*Spatial object tracking data*:
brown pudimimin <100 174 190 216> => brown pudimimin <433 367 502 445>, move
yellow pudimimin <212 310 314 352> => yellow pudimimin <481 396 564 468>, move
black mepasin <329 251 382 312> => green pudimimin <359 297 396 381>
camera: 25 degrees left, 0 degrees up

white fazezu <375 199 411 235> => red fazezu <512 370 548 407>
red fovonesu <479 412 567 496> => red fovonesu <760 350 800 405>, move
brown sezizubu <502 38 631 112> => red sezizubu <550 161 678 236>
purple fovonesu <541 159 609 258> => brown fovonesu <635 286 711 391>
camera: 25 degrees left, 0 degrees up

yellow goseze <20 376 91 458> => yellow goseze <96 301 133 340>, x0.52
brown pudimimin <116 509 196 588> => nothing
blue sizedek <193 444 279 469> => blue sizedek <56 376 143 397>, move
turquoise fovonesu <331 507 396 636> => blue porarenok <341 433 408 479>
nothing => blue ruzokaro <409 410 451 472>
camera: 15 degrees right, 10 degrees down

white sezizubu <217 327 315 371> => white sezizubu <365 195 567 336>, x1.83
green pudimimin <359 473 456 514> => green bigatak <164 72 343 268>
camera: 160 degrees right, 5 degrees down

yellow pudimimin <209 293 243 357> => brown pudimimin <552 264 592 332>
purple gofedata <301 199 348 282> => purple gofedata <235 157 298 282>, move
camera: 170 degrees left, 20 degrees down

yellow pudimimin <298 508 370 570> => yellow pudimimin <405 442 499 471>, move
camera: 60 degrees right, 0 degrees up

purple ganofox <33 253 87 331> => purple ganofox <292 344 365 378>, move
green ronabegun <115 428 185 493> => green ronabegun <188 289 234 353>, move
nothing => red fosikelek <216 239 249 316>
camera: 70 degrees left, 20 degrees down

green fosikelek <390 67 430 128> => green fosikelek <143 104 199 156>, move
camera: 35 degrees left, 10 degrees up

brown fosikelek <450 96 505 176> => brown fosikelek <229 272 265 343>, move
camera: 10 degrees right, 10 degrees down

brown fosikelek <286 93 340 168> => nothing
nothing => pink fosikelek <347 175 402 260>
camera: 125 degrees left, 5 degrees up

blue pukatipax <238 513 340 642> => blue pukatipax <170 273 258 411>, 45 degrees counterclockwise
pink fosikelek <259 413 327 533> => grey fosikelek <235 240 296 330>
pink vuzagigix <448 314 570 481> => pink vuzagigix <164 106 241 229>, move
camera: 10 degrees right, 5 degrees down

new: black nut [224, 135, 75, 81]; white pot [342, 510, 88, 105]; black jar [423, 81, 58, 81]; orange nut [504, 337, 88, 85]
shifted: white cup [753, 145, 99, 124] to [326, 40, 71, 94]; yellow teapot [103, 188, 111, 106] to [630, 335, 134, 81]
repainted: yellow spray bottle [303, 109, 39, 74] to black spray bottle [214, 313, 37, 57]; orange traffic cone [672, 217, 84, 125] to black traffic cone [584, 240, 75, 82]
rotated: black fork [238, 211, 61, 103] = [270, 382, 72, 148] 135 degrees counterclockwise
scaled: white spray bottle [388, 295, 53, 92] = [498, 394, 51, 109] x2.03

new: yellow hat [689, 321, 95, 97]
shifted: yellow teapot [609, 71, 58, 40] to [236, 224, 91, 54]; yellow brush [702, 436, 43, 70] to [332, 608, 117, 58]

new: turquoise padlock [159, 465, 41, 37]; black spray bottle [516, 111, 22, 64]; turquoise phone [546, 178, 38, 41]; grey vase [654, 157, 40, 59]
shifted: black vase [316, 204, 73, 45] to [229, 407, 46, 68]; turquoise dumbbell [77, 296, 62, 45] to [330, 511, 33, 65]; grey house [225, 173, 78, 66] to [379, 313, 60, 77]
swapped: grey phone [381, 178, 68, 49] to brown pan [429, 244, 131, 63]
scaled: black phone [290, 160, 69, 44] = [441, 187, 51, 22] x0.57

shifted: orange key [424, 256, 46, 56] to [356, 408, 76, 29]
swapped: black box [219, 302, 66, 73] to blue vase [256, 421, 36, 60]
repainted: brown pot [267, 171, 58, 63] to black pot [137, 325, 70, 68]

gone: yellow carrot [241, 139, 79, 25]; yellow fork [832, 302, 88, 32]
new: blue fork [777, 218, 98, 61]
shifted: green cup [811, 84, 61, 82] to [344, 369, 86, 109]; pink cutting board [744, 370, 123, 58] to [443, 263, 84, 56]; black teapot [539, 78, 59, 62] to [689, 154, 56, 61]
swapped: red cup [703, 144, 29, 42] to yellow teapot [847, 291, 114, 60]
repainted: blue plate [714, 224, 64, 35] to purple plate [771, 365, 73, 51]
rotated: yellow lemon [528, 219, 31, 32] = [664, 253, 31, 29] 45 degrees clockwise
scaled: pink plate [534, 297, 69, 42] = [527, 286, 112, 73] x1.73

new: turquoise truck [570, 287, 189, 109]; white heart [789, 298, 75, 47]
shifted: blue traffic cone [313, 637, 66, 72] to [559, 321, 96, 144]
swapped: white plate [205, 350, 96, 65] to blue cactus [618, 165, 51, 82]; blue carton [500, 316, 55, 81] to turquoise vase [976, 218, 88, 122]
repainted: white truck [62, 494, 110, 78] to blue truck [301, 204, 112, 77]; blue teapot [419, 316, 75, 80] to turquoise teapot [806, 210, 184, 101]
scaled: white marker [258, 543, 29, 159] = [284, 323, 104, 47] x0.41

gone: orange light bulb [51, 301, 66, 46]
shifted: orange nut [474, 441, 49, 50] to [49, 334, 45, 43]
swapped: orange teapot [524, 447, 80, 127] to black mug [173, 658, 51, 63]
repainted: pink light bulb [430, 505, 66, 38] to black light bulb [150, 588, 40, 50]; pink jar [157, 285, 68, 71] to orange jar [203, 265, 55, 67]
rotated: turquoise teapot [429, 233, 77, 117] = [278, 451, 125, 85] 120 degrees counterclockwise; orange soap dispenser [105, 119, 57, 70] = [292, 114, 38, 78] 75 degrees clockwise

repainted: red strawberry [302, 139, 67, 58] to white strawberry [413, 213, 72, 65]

*Exercise directions*:
So that nothing is lost, write out each record exactly as it appears above.

*Result of this exercise*:
brown pudimimin <100 174 190 216> => brown pudimimin <433 367 502 445>, move
yellow pudimimin <212 310 314 352> => yellow pudimimin <481 396 564 468>, move
black mepasin <329 251 382 312> => green pudimimin <359 297 396 381>
camera: 25 degrees left, 0 degrees up

white fazezu <375 199 411 235> => red fazezu <512 370 548 407>
red fovonesu <479 412 567 496> => red fovonesu <760 350 800 405>, move
brown sezizubu <502 38 631 112> => red sezizubu <550 161 678 236>
purple fovonesu <541 159 609 258> => brown fovonesu <635 286 711 391>
camera: 25 degrees left, 0 degrees up

yellow goseze <20 376 91 458> => yellow goseze <96 301 133 340>, x0.52
brown pudimimin <116 509 196 588> => nothing
blue sizedek <193 444 279 469> => blue sizedek <56 376 143 397>, move
turquoise fovonesu <331 507 396 636> => blue porarenok <341 433 408 479>
nothing => blue ruzokaro <409 410 451 472>
camera: 15 degrees right, 10 degrees down

white sezizubu <217 327 315 371> => white sezizubu <365 195 567 336>, x1.83
green pudimimin <359 473 456 514> => green bigatak <164 72 343 268>
camera: 160 degrees right, 5 degrees down

yellow pudimimin <209 293 243 357> => brown pudimimin <552 264 592 332>
purple gofedata <301 199 348 282> => purple gofedata <235 157 298 282>, move
camera: 170 degrees left, 20 degrees down

yellow pudimimin <298 508 370 570> => yellow pudimimin <405 442 499 471>, move
camera: 60 degrees right, 0 degrees up

purple ganofox <33 253 87 331> => purple ganofox <292 344 365 378>, move
green ronabegun <115 428 185 493> => green ronabegun <188 289 234 353>, move
nothing => red fosikelek <216 239 249 316>
camera: 70 degrees left, 20 degrees down

green fosikelek <390 67 430 128> => green fosikelek <143 104 199 156>, move
camera: 35 degrees left, 10 degrees up

brown fosikelek <450 96 505 176> => brown fosikelek <229 272 265 343>, move
camera: 10 degrees right, 10 degrees down

brown fosikelek <286 93 340 168> => nothing
nothing => pink fosikelek <347 175 402 260>
camera: 125 degrees left, 5 degrees up

blue pukatipax <238 513 340 642> => blue pukatipax <170 273 258 411>, 45 degrees counterclockwise
pink fosikelek <259 413 327 533> => grey fosikelek <235 240 296 330>
pink vuzagigix <448 314 570 481> => pink vuzagigix <164 106 241 229>, move
camera: 10 degrees right, 5 degrees down

new: black nut [224, 135, 75, 81]; white pot [342, 510, 88, 105]; black jar [423, 81, 58, 81]; orange nut [504, 337, 88, 85]
shifted: white cup [753, 145, 99, 124] to [326, 40, 71, 94]; yellow teapot [103, 188, 111, 106] to [630, 335, 134, 81]
repainted: yellow spray bottle [303, 109, 39, 74] to black spray bottle [214, 313, 37, 57]; orange traffic cone [672, 217, 84, 125] to black traffic cone [584, 240, 75, 82]
rotated: black fork [238, 211, 61, 103] = [270, 382, 72, 148] 135 degrees counterclockwise
scaled: white spray bottle [388, 295, 53, 92] = [498, 394, 51, 109] x2.03

new: yellow hat [689, 321, 95, 97]
shifted: yellow teapot [609, 71, 58, 40] to [236, 224, 91, 54]; yellow brush [702, 436, 43, 70] to [332, 608, 117, 58]

new: turquoise padlock [159, 465, 41, 37]; black spray bottle [516, 111, 22, 64]; turquoise phone [546, 178, 38, 41]; grey vase [654, 157, 40, 59]
shifted: black vase [316, 204, 73, 45] to [229, 407, 46, 68]; turquoise dumbbell [77, 296, 62, 45] to [330, 511, 33, 65]; grey house [225, 173, 78, 66] to [379, 313, 60, 77]
swapped: grey phone [381, 178, 68, 49] to brown pan [429, 244, 131, 63]
scaled: black phone [290, 160, 69, 44] = [441, 187, 51, 22] x0.57

shifted: orange key [424, 256, 46, 56] to [356, 408, 76, 29]
swapped: black box [219, 302, 66, 73] to blue vase [256, 421, 36, 60]
repainted: brown pot [267, 171, 58, 63] to black pot [137, 325, 70, 68]

gone: yellow carrot [241, 139, 79, 25]; yellow fork [832, 302, 88, 32]
new: blue fork [777, 218, 98, 61]
shifted: green cup [811, 84, 61, 82] to [344, 369, 86, 109]; pink cutting board [744, 370, 123, 58] to [443, 263, 84, 56]; black teapot [539, 78, 59, 62] to [689, 154, 56, 61]
swapped: red cup [703, 144, 29, 42] to yellow teapot [847, 291, 114, 60]
repainted: blue plate [714, 224, 64, 35] to purple plate [771, 365, 73, 51]
rotated: yellow lemon [528, 219, 31, 32] = [664, 253, 31, 29] 45 degrees clockwise
scaled: pink plate [534, 297, 69, 42] = [527, 286, 112, 73] x1.73

new: turquoise truck [570, 287, 189, 109]; white heart [789, 298, 75, 47]
shifted: blue traffic cone [313, 637, 66, 72] to [559, 321, 96, 144]
swapped: white plate [205, 350, 96, 65] to blue cactus [618, 165, 51, 82]; blue carton [500, 316, 55, 81] to turquoise vase [976, 218, 88, 122]
repainted: white truck [62, 494, 110, 78] to blue truck [301, 204, 112, 77]; blue teapot [419, 316, 75, 80] to turquoise teapot [806, 210, 184, 101]
scaled: white marker [258, 543, 29, 159] = [284, 323, 104, 47] x0.41

gone: orange light bulb [51, 301, 66, 46]
shifted: orange nut [474, 441, 49, 50] to [49, 334, 45, 43]
swapped: orange teapot [524, 447, 80, 127] to black mug [173, 658, 51, 63]
repainted: pink light bulb [430, 505, 66, 38] to black light bulb [150, 588, 40, 50]; pink jar [157, 285, 68, 71] to orange jar [203, 265, 55, 67]
rotated: turquoise teapot [429, 233, 77, 117] = [278, 451, 125, 85] 120 degrees counterclockwise; orange soap dispenser [105, 119, 57, 70] = [292, 114, 38, 78] 75 degrees clockwise

repainted: red strawberry [302, 139, 67, 58] to white strawberry [413, 213, 72, 65]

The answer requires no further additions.